--- EXERCISE DATA ---

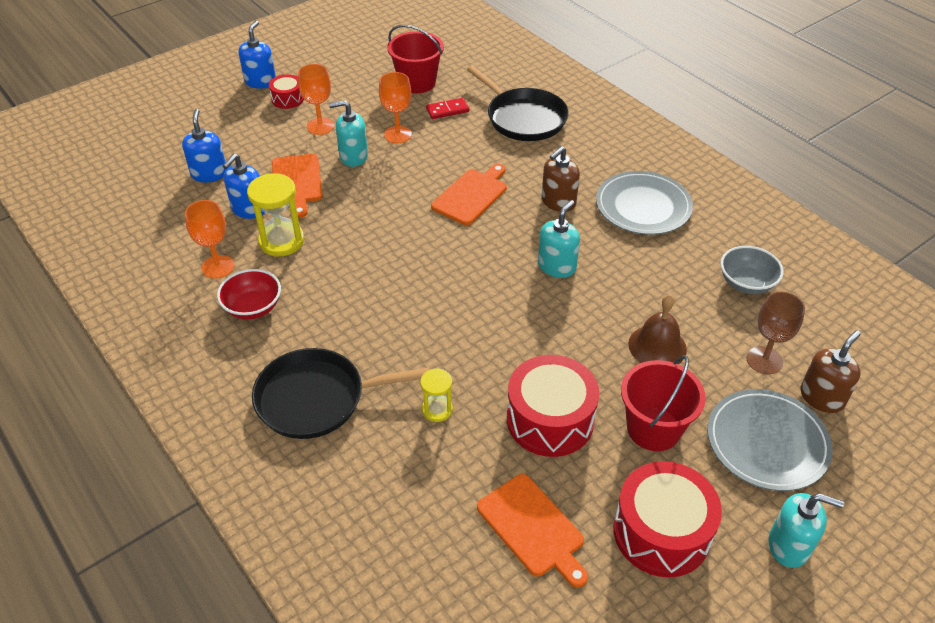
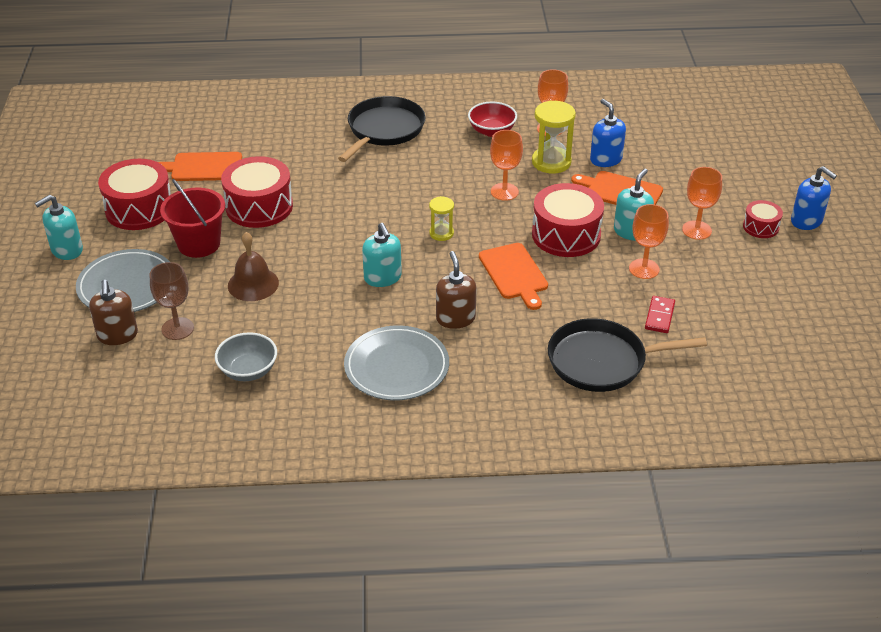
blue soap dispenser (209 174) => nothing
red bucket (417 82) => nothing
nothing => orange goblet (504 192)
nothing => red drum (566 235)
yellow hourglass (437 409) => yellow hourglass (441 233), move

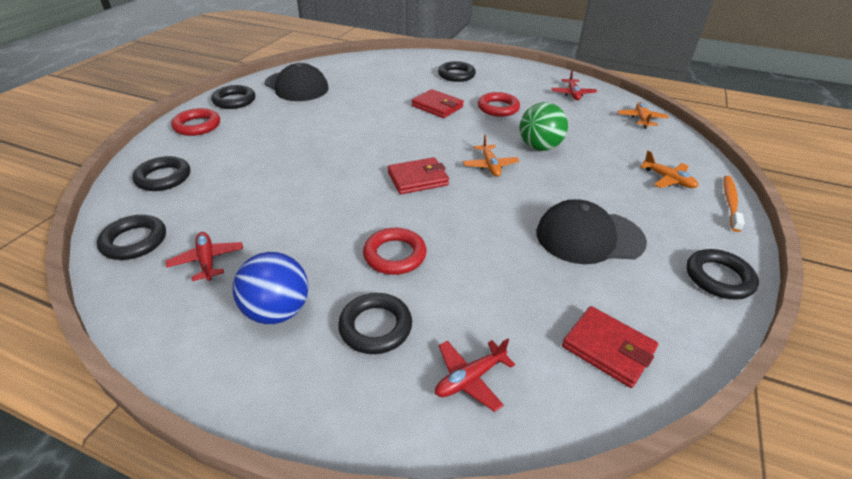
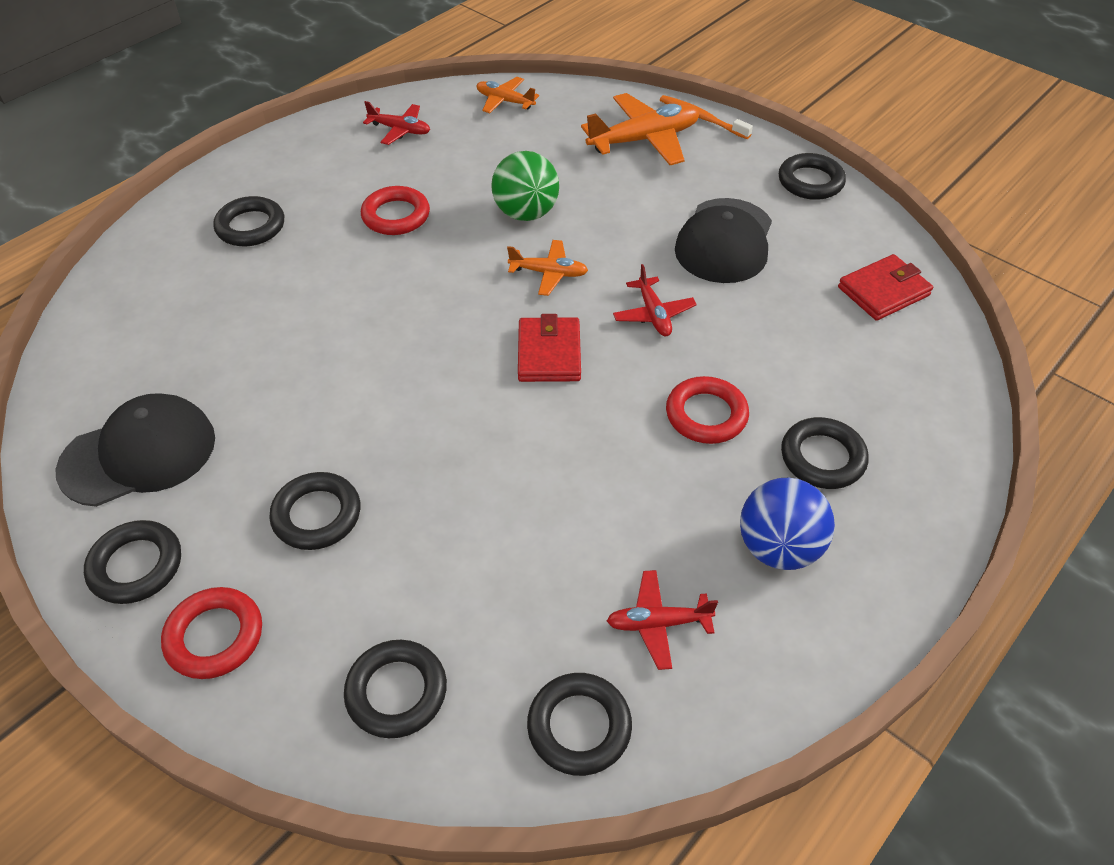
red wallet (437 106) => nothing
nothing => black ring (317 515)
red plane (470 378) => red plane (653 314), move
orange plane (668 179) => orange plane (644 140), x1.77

---
--- EXERCISE DATA ---

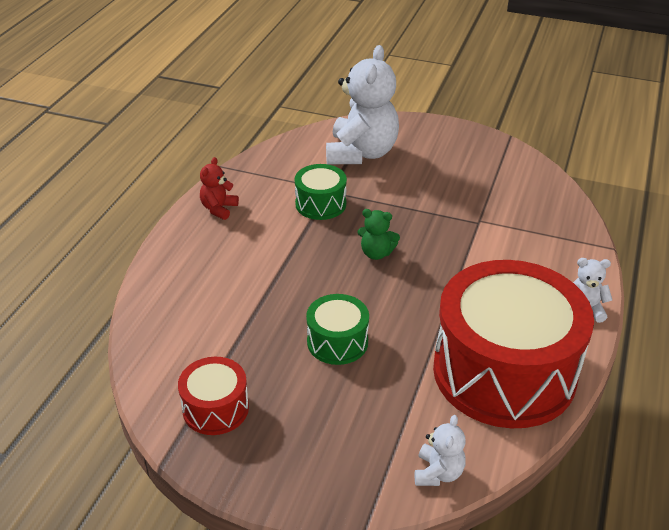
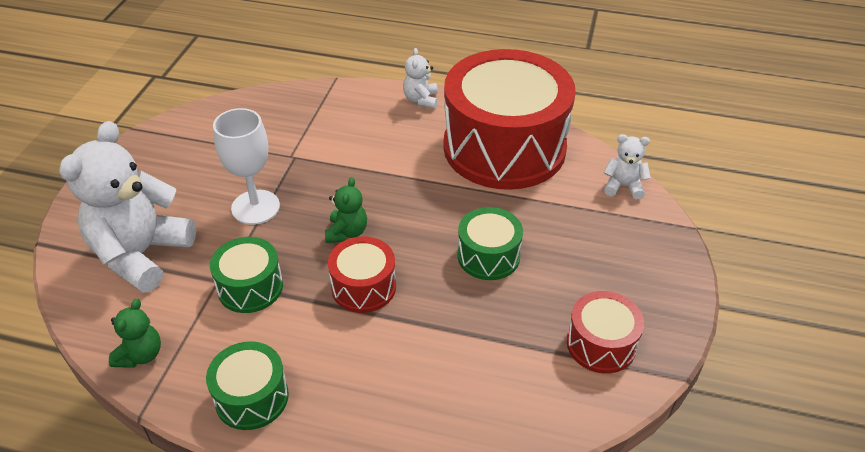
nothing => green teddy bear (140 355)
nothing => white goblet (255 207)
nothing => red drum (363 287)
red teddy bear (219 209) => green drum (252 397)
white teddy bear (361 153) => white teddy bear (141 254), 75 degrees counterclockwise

---
--- EXERCISE DATA ---

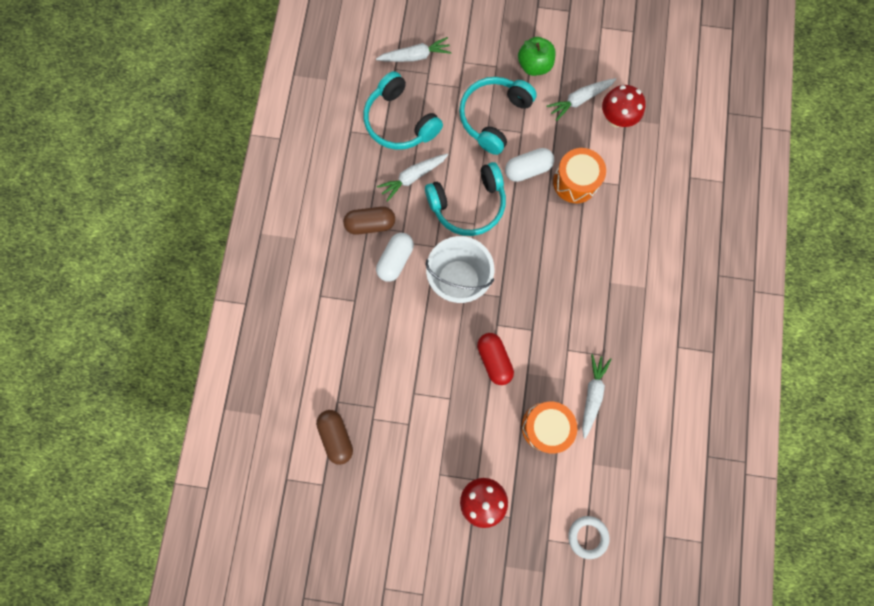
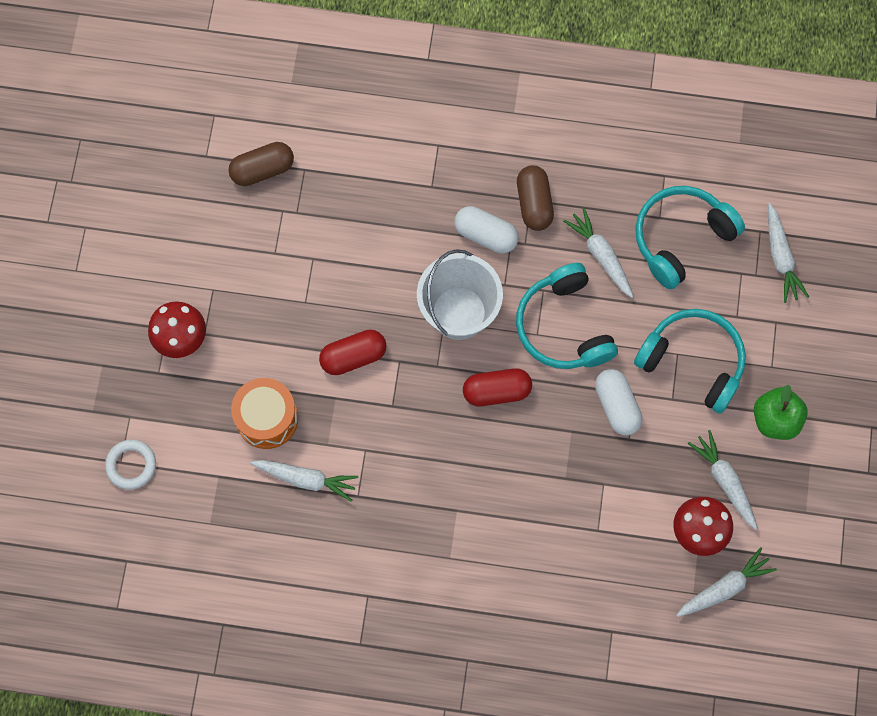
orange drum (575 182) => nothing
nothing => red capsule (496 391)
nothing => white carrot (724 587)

---

EXERCISE BRIEF | Using the records above, copy word for word the line with "blue soap dispenser (209 174) => nothing", the line with "nothing => red drum (566 235)", and every line between them.

ANSWER BELOW |
blue soap dispenser (209 174) => nothing
red bucket (417 82) => nothing
nothing => orange goblet (504 192)
nothing => red drum (566 235)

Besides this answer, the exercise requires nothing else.